(Data entries)
-- -- --
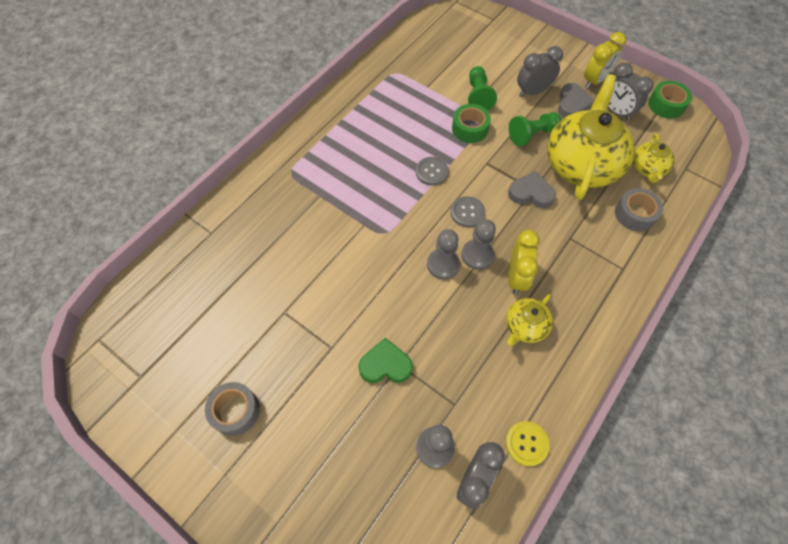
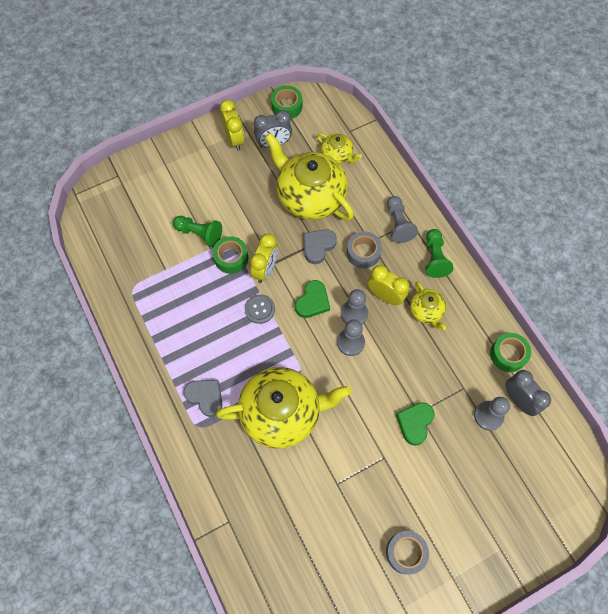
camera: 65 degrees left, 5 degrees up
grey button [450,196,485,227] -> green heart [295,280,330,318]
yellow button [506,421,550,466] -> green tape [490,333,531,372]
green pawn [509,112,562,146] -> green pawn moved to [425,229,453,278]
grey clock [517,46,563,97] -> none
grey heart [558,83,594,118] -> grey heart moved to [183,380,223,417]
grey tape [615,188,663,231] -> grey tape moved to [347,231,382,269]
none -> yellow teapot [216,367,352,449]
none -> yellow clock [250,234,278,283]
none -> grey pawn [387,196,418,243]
-- -- --
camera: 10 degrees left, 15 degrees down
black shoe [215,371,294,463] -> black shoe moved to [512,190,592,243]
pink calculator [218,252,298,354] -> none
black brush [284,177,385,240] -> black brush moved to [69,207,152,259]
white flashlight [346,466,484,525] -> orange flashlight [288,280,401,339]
-- -- --
— WHAT TO WORK ON —
Could you set down, word for word, only the lines above from the line with "grey heart [558,83,594,118]" to the line with "none -> grey pawn [387,196,418,243]", including both?

— TASK RESULT —
grey heart [558,83,594,118] -> grey heart moved to [183,380,223,417]
grey tape [615,188,663,231] -> grey tape moved to [347,231,382,269]
none -> yellow teapot [216,367,352,449]
none -> yellow clock [250,234,278,283]
none -> grey pawn [387,196,418,243]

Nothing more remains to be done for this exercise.